**Provided records:**
[Start of Attachment]
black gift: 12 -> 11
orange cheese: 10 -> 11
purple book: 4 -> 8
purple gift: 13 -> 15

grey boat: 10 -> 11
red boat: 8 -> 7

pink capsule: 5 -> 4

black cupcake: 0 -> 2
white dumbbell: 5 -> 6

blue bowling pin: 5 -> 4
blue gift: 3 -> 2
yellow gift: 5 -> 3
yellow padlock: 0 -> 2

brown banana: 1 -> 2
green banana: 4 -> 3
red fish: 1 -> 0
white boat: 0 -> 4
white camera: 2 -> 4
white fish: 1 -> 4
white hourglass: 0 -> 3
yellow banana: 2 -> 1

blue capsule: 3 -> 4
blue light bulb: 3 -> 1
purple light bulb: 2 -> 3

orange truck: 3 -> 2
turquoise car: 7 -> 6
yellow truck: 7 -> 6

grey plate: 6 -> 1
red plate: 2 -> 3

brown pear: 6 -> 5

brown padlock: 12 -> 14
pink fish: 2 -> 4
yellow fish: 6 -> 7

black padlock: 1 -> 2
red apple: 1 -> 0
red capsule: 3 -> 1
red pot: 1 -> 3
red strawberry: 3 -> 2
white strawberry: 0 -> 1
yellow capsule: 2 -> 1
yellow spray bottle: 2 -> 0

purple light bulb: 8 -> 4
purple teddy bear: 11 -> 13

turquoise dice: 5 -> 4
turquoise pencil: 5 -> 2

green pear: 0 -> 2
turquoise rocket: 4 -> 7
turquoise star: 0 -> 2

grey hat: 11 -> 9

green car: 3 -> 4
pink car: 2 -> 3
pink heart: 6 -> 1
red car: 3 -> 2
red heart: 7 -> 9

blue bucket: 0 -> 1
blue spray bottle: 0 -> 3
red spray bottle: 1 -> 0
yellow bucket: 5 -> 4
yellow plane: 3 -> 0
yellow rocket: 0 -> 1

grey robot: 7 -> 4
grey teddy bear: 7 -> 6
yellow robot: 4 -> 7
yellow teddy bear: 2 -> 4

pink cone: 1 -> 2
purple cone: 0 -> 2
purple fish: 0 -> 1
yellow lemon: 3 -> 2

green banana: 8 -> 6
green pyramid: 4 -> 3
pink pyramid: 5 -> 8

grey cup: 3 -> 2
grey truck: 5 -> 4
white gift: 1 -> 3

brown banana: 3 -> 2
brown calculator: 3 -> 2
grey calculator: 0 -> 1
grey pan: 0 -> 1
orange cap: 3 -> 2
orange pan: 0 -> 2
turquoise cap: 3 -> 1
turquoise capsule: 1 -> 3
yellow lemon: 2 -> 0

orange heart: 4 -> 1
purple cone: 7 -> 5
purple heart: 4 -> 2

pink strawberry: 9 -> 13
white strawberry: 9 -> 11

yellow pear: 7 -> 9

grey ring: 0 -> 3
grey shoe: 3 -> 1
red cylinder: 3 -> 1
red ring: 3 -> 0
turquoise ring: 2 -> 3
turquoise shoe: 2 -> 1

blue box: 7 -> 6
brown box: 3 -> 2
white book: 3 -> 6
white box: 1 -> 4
[End of Attachment]
**Work order:**
Using the material above, work out how many lines hold the word "bottle". Reply with that number alone.

**Output of the exercise:**
3